Exercise requirements: Each entry should be returned exactly as written, with no pictures carried over.

· · ·

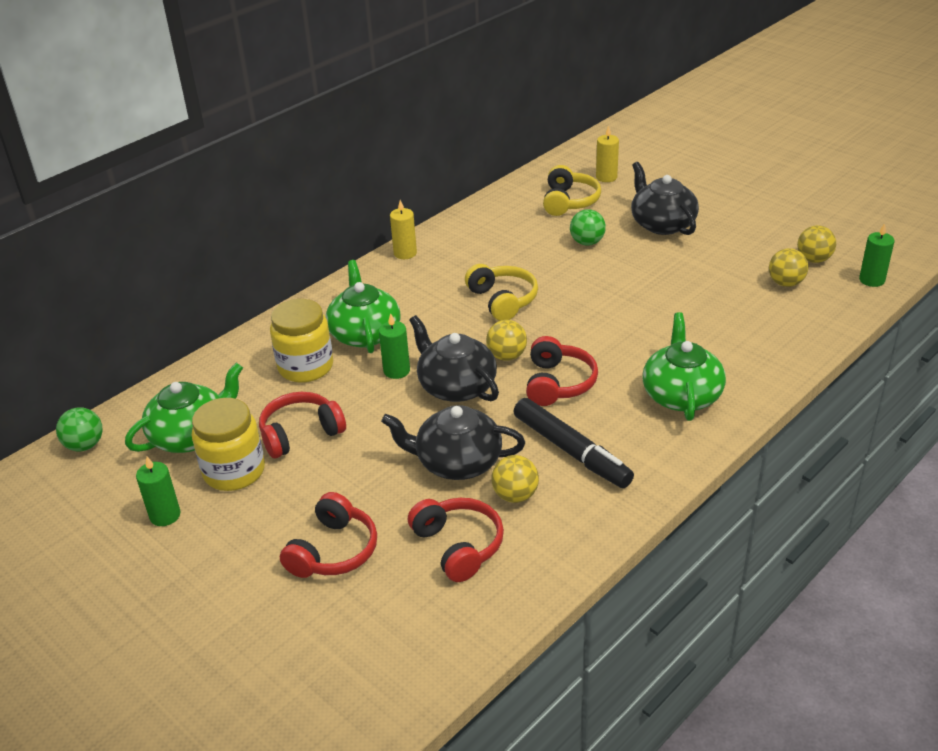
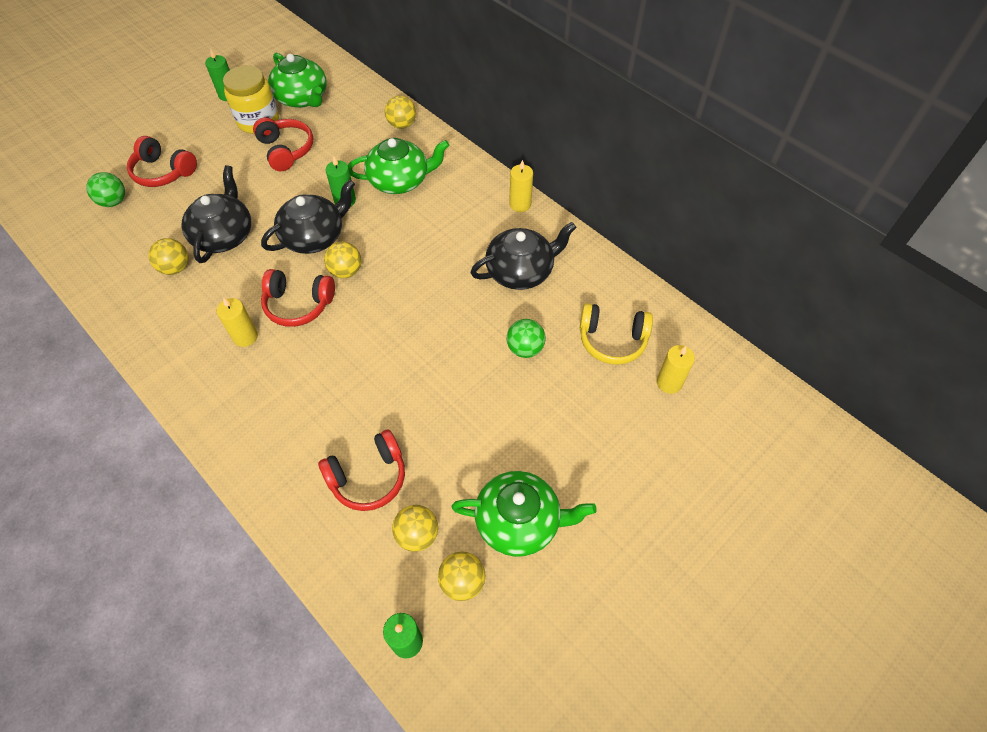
camera: 90 degrees right, 20 degrees up
(85, 445) = (308, 53): green ball -> green ball (114, 201)
(265, 342) = (402, 125): none -> yellow ball
(305, 367) = (364, 148): yellow jar -> none
(458, 546) = (139, 234): red headphones -> red headphones (368, 477)
(502, 300) = (430, 272): yellow headphones -> none
(571, 451) = (210, 306): black marker -> none
(609, 415) = (245, 337): none -> yellow candle
(662, 224) = (557, 426): black teapot -> black teapot (520, 271)
(681, 395) = (255, 395): green teapot -> green teapot (519, 521)

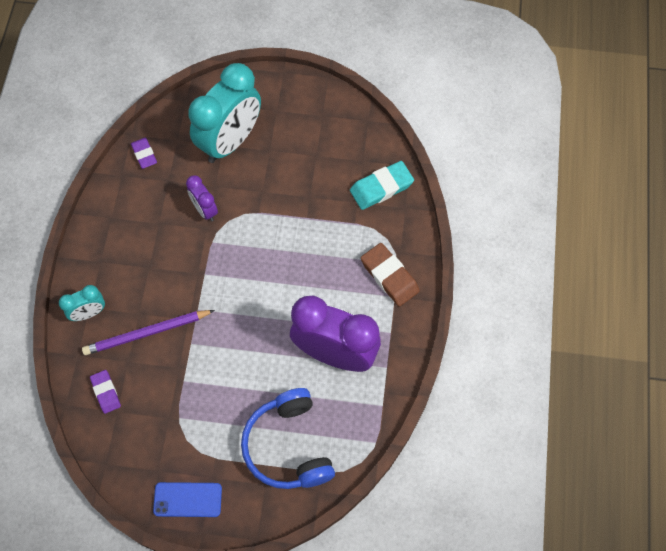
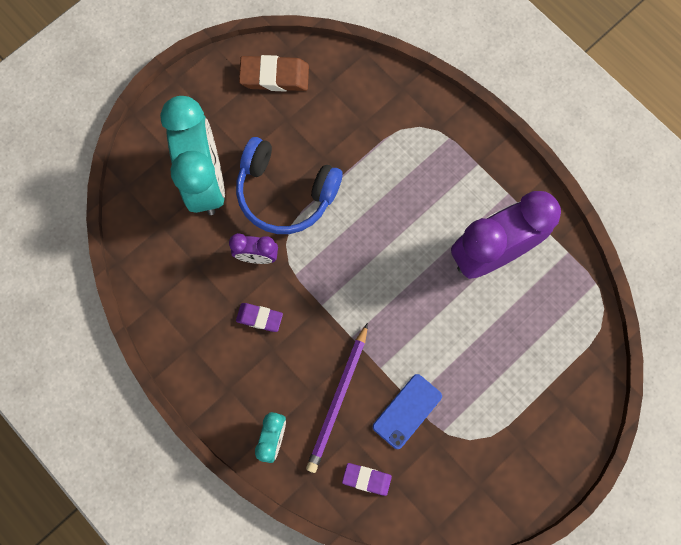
camera: 50 degrees left, 10 degrees up
(144, 154) = (150, 267): purple eraser -> purple eraser (259, 318)
(187, 500) = (525, 479): blue phone -> blue phone (407, 411)
(288, 446) = (543, 357): blue headphones -> blue headphones (285, 193)
(381, 187) = (366, 92): turquoise eraser -> none
(389, 276) = (456, 153): brown eraser -> brown eraser (274, 76)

· · ·

Task response:
camera: 90 degrees right, 20 degrees up
(85, 445) = (308, 53): green ball -> green ball (114, 201)
(265, 342) = (402, 125): none -> yellow ball
(305, 367) = (364, 148): yellow jar -> none
(458, 546) = (139, 234): red headphones -> red headphones (368, 477)
(502, 300) = (430, 272): yellow headphones -> none
(571, 451) = (210, 306): black marker -> none
(609, 415) = (245, 337): none -> yellow candle
(662, 224) = (557, 426): black teapot -> black teapot (520, 271)
(681, 395) = (255, 395): green teapot -> green teapot (519, 521)

camera: 50 degrees left, 10 degrees up
(144, 154) = (150, 267): purple eraser -> purple eraser (259, 318)
(187, 500) = (525, 479): blue phone -> blue phone (407, 411)
(288, 446) = (543, 357): blue headphones -> blue headphones (285, 193)
(381, 187) = (366, 92): turquoise eraser -> none
(389, 276) = (456, 153): brown eraser -> brown eraser (274, 76)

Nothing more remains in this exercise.